• **SET TASK**: Render the material below as a numbered list, one line per item, with blank lines dropped and the pictures left out.

[START OF MATERIAL FOR THE TASK]

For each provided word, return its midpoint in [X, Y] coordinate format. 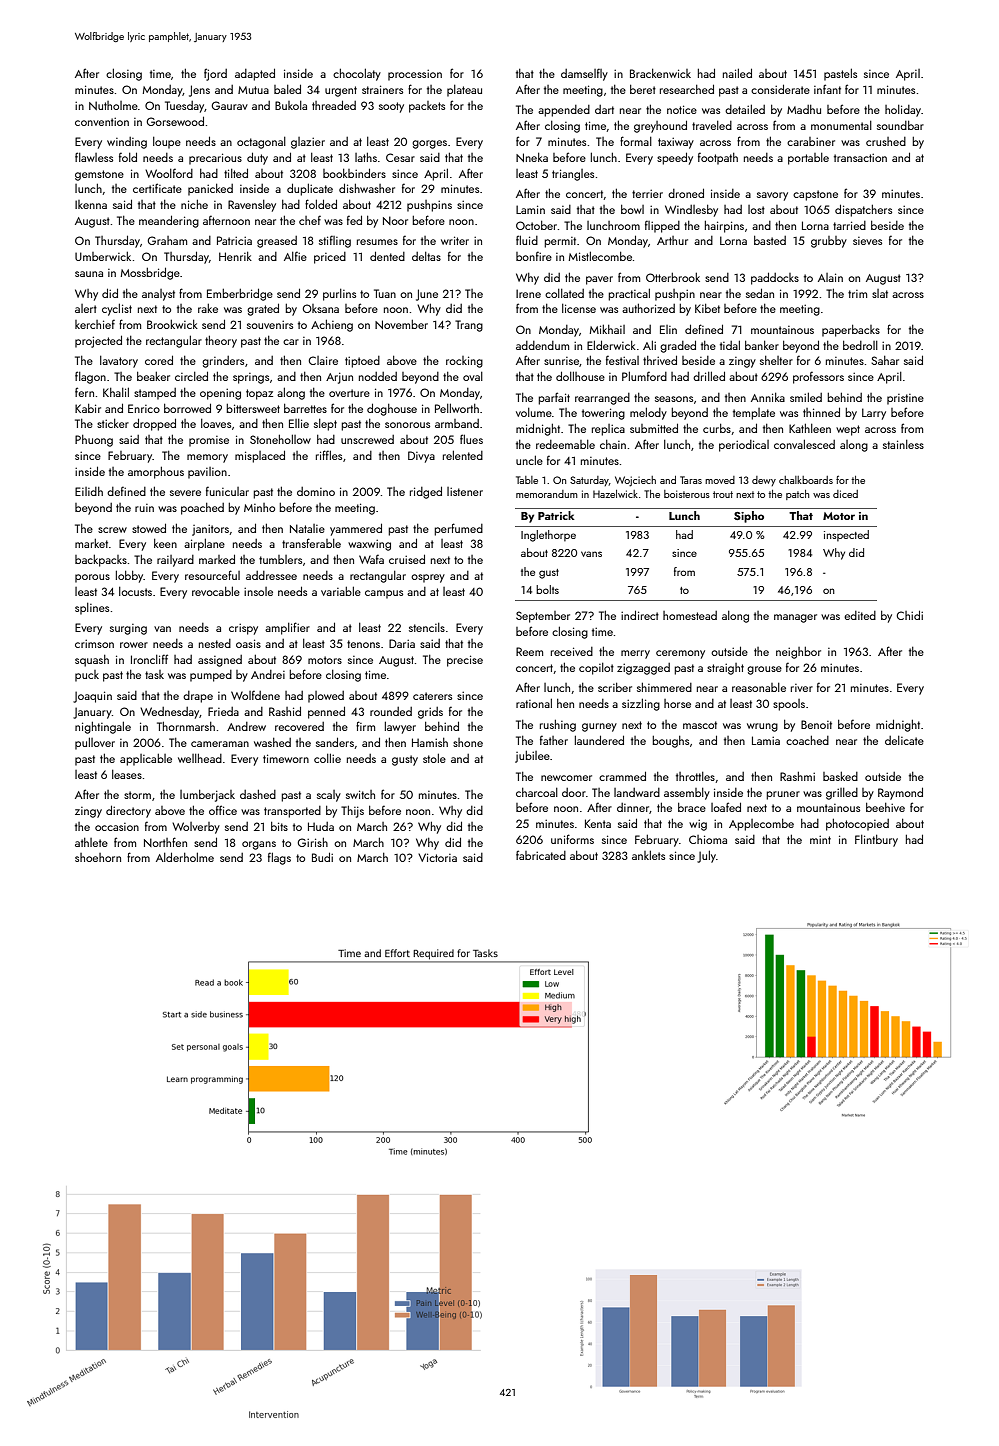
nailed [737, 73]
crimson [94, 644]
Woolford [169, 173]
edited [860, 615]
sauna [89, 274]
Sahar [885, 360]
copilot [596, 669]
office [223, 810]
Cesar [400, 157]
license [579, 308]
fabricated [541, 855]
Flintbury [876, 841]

[END OF MATERIAL FOR THE TASK]

• **RESPONSE**:
1. For each provided word, return its midpoint in [X, Y] coordinate format. 
2. nailed [737, 73]
3. crimson [94, 644]
4. Woolford [169, 173]
5. edited [860, 615]
6. sauna [89, 274]
7. Sahar [885, 360]
8. copilot [596, 669]
9. office [223, 810]
10. Cesar [400, 157]
11. license [579, 308]
12. fabricated [541, 855]
13. Flintbury [876, 841]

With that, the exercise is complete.